• **SUPPLIED MATERIAL**
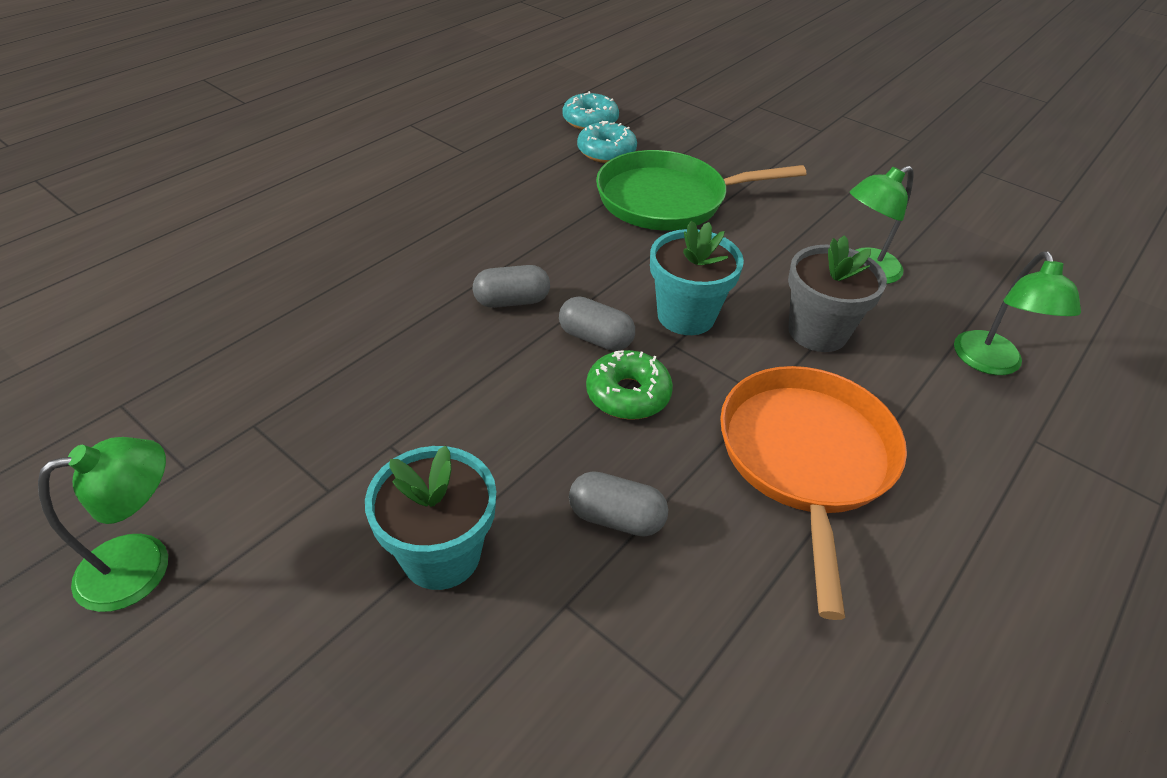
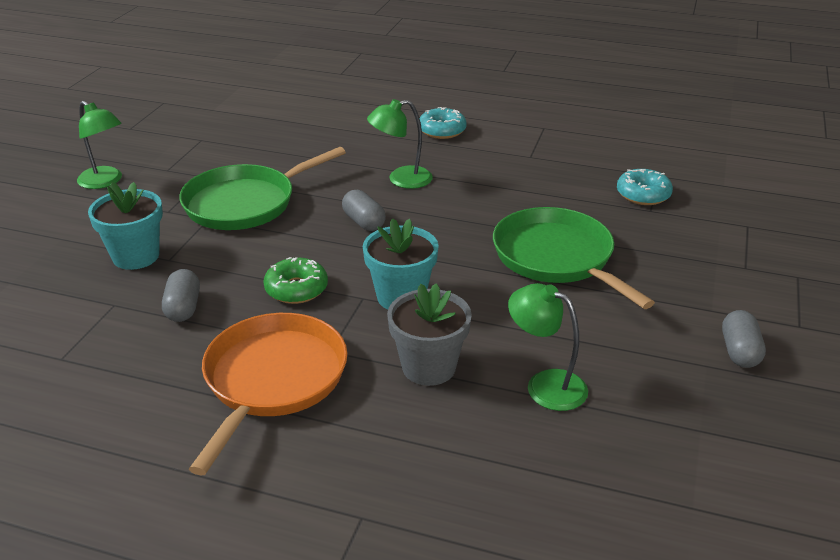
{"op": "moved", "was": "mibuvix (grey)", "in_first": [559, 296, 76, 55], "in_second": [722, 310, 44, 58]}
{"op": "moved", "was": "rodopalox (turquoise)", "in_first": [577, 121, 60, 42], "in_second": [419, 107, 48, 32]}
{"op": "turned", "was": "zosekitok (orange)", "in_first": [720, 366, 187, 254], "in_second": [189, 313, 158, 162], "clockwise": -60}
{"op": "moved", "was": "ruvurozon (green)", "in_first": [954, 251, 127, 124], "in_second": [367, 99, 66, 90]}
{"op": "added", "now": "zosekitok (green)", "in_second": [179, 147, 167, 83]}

• **WHAT NEEDS TO BE DONE**
No picture belongs in the answer; the rest of the records must be repeated exactly.

• **THE ANSWER**
{"op": "moved", "was": "mibuvix (grey)", "in_first": [559, 296, 76, 55], "in_second": [722, 310, 44, 58]}
{"op": "moved", "was": "rodopalox (turquoise)", "in_first": [577, 121, 60, 42], "in_second": [419, 107, 48, 32]}
{"op": "turned", "was": "zosekitok (orange)", "in_first": [720, 366, 187, 254], "in_second": [189, 313, 158, 162], "clockwise": -60}
{"op": "moved", "was": "ruvurozon (green)", "in_first": [954, 251, 127, 124], "in_second": [367, 99, 66, 90]}
{"op": "added", "now": "zosekitok (green)", "in_second": [179, 147, 167, 83]}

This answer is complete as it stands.